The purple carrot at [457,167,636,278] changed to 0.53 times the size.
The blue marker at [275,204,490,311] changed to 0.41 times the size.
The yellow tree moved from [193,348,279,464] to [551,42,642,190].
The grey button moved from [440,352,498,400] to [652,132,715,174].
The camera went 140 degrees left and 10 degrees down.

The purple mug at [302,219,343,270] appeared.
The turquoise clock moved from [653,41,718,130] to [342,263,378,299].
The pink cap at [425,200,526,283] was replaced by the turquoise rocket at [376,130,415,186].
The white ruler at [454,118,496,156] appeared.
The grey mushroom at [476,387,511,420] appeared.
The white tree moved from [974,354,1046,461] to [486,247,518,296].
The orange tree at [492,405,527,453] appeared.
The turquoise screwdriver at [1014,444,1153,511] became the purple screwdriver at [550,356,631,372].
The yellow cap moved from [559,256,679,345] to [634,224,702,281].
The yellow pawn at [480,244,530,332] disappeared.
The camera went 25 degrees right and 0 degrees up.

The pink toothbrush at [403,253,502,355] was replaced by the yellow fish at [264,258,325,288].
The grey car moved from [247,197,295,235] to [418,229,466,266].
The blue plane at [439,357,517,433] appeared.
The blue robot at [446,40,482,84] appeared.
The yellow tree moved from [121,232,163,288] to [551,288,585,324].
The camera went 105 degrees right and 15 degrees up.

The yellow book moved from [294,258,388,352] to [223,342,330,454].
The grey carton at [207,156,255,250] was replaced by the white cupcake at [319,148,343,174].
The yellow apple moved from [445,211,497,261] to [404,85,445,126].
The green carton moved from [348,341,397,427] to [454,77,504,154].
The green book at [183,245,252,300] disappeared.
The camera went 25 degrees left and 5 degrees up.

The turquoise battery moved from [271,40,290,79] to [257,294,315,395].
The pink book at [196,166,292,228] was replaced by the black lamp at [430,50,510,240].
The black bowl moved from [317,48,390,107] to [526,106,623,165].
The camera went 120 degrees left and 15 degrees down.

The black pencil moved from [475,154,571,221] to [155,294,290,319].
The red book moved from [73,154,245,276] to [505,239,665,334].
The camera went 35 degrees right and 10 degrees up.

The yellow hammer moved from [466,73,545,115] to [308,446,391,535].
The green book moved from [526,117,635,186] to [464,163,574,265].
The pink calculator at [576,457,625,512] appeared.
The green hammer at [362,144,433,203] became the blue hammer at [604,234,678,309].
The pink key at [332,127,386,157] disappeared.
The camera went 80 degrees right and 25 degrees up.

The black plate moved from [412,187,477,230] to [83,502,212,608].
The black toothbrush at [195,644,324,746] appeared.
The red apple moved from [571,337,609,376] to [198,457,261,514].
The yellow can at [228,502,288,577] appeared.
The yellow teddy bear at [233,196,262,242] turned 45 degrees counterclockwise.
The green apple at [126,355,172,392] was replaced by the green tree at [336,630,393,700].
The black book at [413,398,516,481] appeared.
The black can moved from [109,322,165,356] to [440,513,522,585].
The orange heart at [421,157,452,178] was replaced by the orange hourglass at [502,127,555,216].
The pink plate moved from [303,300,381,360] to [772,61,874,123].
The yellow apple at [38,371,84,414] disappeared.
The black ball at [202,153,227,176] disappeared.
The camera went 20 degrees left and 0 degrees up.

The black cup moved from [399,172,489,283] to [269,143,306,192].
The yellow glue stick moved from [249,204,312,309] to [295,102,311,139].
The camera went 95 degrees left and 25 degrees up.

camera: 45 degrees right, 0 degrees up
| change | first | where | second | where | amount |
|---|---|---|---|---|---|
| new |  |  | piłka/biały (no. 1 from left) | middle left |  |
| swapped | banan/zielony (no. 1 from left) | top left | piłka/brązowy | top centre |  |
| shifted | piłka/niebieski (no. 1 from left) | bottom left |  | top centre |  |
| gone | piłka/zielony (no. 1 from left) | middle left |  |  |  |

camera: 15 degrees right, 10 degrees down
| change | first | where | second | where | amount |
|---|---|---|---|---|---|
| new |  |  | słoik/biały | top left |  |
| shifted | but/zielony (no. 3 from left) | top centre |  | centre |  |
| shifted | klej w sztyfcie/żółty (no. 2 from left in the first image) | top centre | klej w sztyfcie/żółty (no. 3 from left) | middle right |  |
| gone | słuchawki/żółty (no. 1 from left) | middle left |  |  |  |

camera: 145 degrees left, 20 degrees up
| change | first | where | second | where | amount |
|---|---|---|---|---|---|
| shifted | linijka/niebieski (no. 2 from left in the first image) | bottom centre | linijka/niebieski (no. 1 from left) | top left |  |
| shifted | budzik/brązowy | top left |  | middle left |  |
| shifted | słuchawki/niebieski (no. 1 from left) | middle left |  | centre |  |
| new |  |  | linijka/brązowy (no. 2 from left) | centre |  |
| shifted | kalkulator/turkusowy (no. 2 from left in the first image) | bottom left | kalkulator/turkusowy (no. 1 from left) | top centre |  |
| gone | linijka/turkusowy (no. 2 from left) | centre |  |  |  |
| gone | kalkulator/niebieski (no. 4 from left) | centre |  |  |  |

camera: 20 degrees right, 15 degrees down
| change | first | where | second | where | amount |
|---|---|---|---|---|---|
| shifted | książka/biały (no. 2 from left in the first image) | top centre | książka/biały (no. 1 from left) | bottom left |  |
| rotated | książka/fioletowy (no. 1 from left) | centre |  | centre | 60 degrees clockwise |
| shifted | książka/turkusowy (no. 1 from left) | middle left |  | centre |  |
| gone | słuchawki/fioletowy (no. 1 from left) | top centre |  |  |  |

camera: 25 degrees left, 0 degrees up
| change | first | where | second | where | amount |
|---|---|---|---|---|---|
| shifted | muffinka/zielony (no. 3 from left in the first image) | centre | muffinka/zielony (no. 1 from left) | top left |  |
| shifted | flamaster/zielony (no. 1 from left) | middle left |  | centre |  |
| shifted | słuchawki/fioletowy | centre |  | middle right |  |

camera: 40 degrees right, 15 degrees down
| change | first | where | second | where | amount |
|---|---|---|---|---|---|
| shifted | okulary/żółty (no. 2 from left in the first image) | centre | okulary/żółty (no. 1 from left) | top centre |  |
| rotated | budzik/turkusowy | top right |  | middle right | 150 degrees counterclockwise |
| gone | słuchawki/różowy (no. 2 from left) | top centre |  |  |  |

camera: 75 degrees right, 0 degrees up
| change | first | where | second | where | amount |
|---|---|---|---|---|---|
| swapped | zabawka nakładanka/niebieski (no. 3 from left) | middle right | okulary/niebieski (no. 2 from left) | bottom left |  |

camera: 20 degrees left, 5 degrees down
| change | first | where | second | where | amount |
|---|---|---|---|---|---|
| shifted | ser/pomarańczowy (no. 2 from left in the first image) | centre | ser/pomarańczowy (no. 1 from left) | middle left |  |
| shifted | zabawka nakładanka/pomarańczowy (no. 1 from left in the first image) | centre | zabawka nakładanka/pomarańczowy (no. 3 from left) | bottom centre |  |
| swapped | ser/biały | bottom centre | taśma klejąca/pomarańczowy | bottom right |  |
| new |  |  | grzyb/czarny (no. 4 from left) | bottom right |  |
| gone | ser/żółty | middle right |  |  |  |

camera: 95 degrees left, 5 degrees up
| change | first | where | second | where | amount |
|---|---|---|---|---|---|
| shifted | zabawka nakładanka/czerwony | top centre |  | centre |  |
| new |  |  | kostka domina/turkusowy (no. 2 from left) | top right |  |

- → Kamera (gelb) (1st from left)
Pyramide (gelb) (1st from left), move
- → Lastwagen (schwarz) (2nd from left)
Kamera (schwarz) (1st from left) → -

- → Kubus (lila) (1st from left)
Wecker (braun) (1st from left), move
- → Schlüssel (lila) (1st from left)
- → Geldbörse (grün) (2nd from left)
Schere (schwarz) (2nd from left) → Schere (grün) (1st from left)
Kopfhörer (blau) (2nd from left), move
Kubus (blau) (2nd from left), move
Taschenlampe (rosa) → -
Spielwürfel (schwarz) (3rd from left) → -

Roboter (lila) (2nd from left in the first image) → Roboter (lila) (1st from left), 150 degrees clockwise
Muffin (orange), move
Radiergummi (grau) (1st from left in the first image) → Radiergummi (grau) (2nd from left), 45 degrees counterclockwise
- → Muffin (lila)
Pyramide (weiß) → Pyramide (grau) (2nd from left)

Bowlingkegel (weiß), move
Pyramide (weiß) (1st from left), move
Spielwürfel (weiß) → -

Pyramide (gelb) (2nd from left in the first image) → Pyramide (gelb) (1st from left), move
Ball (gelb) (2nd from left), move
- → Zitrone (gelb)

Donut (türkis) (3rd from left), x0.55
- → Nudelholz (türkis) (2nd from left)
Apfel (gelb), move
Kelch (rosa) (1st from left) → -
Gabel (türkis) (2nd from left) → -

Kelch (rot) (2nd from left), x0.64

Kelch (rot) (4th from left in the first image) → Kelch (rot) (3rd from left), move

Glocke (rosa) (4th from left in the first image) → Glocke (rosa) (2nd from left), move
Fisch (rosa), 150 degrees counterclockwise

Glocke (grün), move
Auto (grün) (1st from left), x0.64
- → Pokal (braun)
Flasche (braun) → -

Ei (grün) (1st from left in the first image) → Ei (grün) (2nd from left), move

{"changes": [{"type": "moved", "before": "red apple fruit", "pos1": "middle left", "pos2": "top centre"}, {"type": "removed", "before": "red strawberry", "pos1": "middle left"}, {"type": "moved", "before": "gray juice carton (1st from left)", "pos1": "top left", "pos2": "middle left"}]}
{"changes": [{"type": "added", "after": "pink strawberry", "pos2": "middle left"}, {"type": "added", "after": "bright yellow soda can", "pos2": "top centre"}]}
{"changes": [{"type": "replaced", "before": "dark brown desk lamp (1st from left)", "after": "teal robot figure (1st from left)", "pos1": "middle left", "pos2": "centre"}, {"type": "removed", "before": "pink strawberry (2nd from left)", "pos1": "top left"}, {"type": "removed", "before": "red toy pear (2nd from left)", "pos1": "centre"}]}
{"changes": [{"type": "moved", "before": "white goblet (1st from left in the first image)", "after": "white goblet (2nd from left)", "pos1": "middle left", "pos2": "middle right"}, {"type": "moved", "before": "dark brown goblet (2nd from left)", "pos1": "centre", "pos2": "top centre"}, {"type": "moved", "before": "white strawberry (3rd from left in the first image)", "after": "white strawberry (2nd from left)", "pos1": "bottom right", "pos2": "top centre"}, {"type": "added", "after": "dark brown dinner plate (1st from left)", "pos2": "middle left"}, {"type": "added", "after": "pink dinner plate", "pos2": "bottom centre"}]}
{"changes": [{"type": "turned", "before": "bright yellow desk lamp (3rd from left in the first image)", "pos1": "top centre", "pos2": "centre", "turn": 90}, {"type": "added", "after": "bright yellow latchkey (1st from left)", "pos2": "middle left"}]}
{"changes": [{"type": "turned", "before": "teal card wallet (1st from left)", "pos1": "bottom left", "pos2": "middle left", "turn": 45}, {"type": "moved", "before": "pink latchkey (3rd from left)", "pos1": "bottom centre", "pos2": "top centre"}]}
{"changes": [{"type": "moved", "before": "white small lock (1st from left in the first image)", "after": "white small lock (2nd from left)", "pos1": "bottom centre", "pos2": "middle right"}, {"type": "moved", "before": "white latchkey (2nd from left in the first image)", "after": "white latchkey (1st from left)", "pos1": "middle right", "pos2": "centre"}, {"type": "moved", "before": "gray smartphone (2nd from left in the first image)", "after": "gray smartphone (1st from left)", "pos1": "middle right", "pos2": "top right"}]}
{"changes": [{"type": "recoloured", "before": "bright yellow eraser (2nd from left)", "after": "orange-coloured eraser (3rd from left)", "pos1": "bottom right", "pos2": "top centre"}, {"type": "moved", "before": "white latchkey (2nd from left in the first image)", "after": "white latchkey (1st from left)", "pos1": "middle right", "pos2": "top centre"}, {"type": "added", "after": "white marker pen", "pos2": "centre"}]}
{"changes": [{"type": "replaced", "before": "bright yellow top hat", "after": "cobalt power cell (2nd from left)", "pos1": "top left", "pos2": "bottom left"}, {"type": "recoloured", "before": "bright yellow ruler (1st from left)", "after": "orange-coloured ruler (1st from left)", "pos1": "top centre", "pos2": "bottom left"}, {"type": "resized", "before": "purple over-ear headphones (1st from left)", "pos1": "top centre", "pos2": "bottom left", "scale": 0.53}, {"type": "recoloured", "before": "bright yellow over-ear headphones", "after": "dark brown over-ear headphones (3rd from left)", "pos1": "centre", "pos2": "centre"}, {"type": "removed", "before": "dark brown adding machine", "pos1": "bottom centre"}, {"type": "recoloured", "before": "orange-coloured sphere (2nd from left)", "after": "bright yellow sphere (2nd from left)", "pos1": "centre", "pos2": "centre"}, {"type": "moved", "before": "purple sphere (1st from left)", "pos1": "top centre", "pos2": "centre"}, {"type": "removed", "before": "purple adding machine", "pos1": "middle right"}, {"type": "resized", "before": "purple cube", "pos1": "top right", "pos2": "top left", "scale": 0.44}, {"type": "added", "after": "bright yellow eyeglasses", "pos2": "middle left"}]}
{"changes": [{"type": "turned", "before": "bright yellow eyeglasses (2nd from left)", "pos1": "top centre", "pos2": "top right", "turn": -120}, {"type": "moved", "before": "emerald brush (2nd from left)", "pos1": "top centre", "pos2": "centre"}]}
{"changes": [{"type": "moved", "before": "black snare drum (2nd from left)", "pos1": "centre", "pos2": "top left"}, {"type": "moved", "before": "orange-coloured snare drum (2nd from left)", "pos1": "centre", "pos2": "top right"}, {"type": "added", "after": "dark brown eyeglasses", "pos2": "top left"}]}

————

- _WHAT TO DO_: Within the material above, copy exactly the lines from the line that holds "shifted | flamaster/zielony" up to and including the line that holds "- → Schlüssel (lila) (1st from left)".

- _PROBLEM SOLUTION_:
| shifted | flamaster/zielony (no. 1 from left) | middle left |  | centre |  |
| shifted | słuchawki/fioletowy | centre |  | middle right |  |

camera: 40 degrees right, 15 degrees down
| change | first | where | second | where | amount |
|---|---|---|---|---|---|
| shifted | okulary/żółty (no. 2 from left in the first image) | centre | okulary/żółty (no. 1 from left) | top centre |  |
| rotated | budzik/turkusowy | top right |  | middle right | 150 degrees counterclockwise |
| gone | słuchawki/różowy (no. 2 from left) | top centre |  |  |  |

camera: 75 degrees right, 0 degrees up
| change | first | where | second | where | amount |
|---|---|---|---|---|---|
| swapped | zabawka nakładanka/niebieski (no. 3 from left) | middle right | okulary/niebieski (no. 2 from left) | bottom left |  |

camera: 20 degrees left, 5 degrees down
| change | first | where | second | where | amount |
|---|---|---|---|---|---|
| shifted | ser/pomarańczowy (no. 2 from left in the first image) | centre | ser/pomarańczowy (no. 1 from left) | middle left |  |
| shifted | zabawka nakładanka/pomarańczowy (no. 1 from left in the first image) | centre | zabawka nakładanka/pomarańczowy (no. 3 from left) | bottom centre |  |
| swapped | ser/biały | bottom centre | taśma klejąca/pomarańczowy | bottom right |  |
| new |  |  | grzyb/czarny (no. 4 from left) | bottom right |  |
| gone | ser/żółty | middle right |  |  |  |

camera: 95 degrees left, 5 degrees up
| change | first | where | second | where | amount |
|---|---|---|---|---|---|
| shifted | zabawka nakładanka/czerwony | top centre |  | centre |  |
| new |  |  | kostka domina/turkusowy (no. 2 from left) | top right |  |

- → Kamera (gelb) (1st from left)
Pyramide (gelb) (1st from left), move
- → Lastwagen (schwarz) (2nd from left)
Kamera (schwarz) (1st from left) → -

- → Kubus (lila) (1st from left)
Wecker (braun) (1st from left), move
- → Schlüssel (lila) (1st from left)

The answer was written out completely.